» AVAILABLE RECORDS
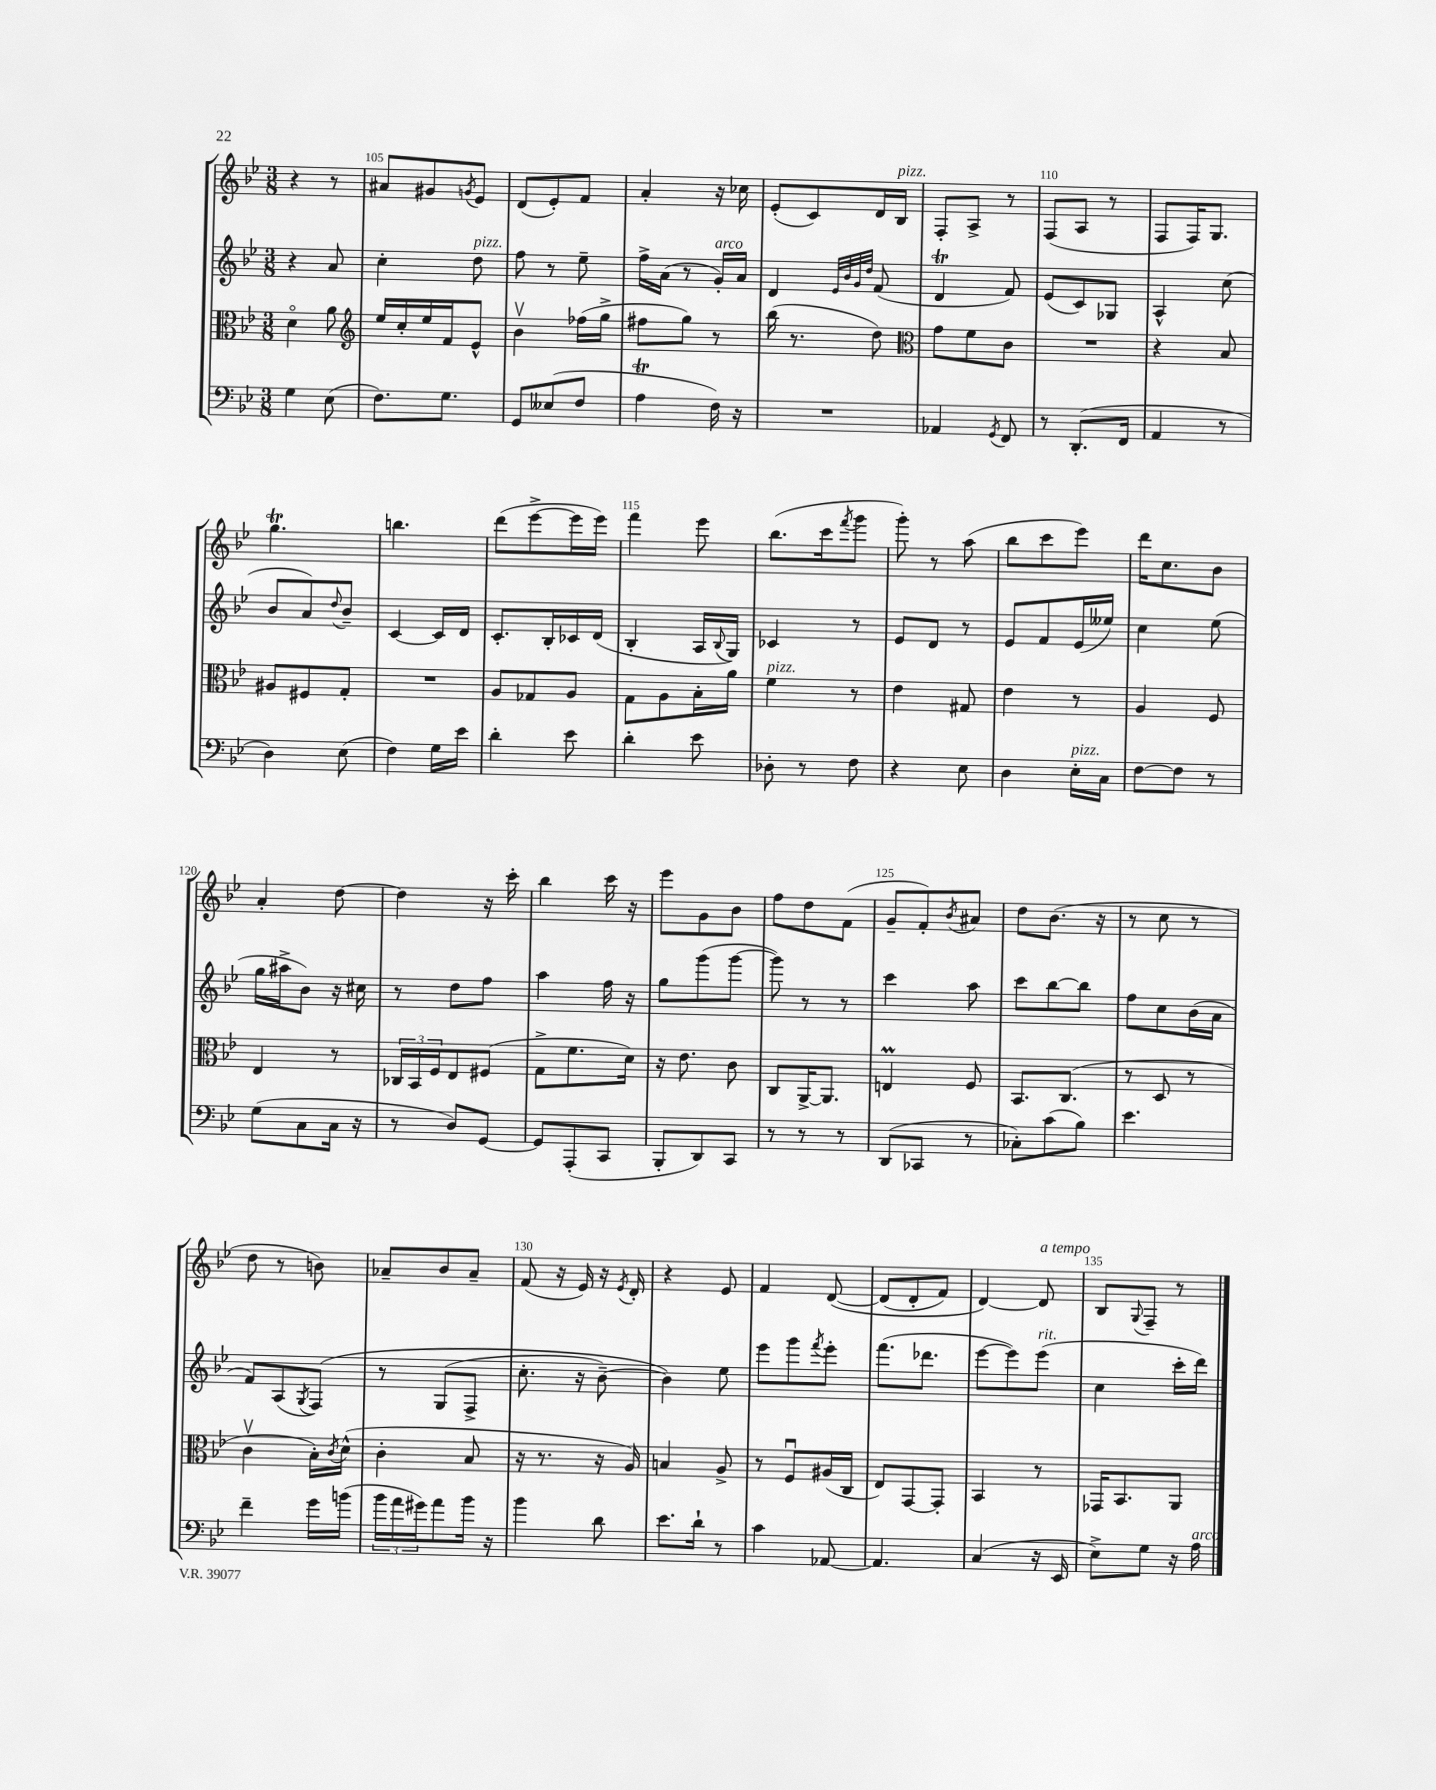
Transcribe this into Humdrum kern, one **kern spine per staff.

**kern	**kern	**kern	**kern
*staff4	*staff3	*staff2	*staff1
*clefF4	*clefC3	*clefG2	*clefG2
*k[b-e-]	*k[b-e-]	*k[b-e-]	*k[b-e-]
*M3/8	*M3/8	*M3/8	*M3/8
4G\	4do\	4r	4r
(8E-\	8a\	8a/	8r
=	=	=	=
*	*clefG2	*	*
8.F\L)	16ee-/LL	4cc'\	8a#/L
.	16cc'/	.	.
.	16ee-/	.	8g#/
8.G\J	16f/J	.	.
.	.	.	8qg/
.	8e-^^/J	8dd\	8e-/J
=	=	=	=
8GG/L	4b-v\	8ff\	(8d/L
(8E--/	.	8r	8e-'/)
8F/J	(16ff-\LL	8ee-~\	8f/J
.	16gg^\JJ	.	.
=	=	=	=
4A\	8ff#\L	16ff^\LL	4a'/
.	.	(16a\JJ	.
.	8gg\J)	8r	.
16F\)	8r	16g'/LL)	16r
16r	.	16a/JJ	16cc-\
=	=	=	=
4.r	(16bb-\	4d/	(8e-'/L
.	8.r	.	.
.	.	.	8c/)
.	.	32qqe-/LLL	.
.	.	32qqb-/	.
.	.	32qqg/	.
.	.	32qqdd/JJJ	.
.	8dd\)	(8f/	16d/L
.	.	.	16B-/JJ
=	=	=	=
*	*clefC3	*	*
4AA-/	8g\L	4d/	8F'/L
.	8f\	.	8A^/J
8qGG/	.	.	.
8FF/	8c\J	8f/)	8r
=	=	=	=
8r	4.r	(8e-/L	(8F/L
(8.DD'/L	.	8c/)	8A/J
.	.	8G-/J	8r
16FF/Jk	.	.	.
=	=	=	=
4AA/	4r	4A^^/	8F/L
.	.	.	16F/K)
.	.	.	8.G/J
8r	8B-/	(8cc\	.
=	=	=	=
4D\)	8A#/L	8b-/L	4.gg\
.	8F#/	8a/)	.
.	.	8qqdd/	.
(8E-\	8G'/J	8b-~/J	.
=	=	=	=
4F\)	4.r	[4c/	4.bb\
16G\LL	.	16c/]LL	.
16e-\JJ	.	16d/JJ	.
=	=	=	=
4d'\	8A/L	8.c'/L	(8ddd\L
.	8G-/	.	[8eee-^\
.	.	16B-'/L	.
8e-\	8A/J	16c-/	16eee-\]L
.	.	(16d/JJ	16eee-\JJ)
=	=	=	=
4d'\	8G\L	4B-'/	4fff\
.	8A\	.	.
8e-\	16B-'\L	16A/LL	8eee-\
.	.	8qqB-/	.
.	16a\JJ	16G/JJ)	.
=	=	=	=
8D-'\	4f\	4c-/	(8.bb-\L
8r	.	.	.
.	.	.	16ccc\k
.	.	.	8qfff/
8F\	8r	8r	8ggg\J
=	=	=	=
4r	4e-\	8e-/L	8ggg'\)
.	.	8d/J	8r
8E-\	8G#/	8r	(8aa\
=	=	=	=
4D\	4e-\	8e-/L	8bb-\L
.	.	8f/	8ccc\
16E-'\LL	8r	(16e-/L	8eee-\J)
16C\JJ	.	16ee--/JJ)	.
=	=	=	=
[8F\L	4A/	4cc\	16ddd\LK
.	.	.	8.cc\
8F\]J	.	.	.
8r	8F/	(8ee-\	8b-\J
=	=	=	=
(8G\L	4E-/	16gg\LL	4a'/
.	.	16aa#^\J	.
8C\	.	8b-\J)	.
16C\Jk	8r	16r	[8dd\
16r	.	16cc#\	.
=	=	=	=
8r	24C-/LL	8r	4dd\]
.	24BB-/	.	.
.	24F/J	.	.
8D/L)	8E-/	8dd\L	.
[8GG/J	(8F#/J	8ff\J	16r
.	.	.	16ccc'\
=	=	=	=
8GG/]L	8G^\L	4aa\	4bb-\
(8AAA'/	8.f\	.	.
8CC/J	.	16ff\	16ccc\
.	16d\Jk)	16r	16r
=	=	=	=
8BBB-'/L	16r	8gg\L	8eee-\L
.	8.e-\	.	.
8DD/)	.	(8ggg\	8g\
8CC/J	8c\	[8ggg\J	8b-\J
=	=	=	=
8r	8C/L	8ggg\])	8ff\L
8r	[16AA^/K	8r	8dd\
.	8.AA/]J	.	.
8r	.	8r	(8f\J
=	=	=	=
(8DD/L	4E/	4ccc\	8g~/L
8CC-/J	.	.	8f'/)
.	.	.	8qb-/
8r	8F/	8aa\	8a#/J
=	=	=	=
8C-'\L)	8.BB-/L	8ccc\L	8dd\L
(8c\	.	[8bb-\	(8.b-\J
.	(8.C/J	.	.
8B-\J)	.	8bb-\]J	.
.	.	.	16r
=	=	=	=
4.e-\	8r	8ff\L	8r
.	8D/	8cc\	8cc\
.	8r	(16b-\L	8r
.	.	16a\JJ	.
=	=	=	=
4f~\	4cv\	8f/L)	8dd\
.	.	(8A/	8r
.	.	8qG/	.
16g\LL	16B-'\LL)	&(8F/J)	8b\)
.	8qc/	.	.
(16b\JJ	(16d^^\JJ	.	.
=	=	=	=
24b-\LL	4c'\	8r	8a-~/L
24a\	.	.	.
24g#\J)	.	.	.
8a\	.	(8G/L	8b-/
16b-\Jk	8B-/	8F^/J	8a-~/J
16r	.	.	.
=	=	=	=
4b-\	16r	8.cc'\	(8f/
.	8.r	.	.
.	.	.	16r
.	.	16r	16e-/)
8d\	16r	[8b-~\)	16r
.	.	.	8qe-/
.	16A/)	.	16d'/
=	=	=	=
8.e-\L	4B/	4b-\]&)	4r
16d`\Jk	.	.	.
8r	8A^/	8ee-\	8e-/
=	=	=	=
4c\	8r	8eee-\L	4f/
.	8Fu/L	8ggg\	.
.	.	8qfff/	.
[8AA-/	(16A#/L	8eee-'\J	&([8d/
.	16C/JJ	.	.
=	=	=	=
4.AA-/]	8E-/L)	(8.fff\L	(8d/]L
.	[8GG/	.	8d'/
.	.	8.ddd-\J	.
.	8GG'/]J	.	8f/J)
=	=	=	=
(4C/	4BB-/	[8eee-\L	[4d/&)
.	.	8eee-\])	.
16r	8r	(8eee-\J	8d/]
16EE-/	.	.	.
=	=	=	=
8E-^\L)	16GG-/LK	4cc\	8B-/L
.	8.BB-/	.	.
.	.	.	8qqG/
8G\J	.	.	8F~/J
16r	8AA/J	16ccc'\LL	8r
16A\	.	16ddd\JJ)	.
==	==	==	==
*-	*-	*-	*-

» WORK INSTRUCTIONS
Report each line of the material that contains the string "kern", copying every such line in full.

» RIGHT ANSWER
Transcribe this into Humdrum kern, one **kern spine per staff.
**kern	**kern	**kern	**kern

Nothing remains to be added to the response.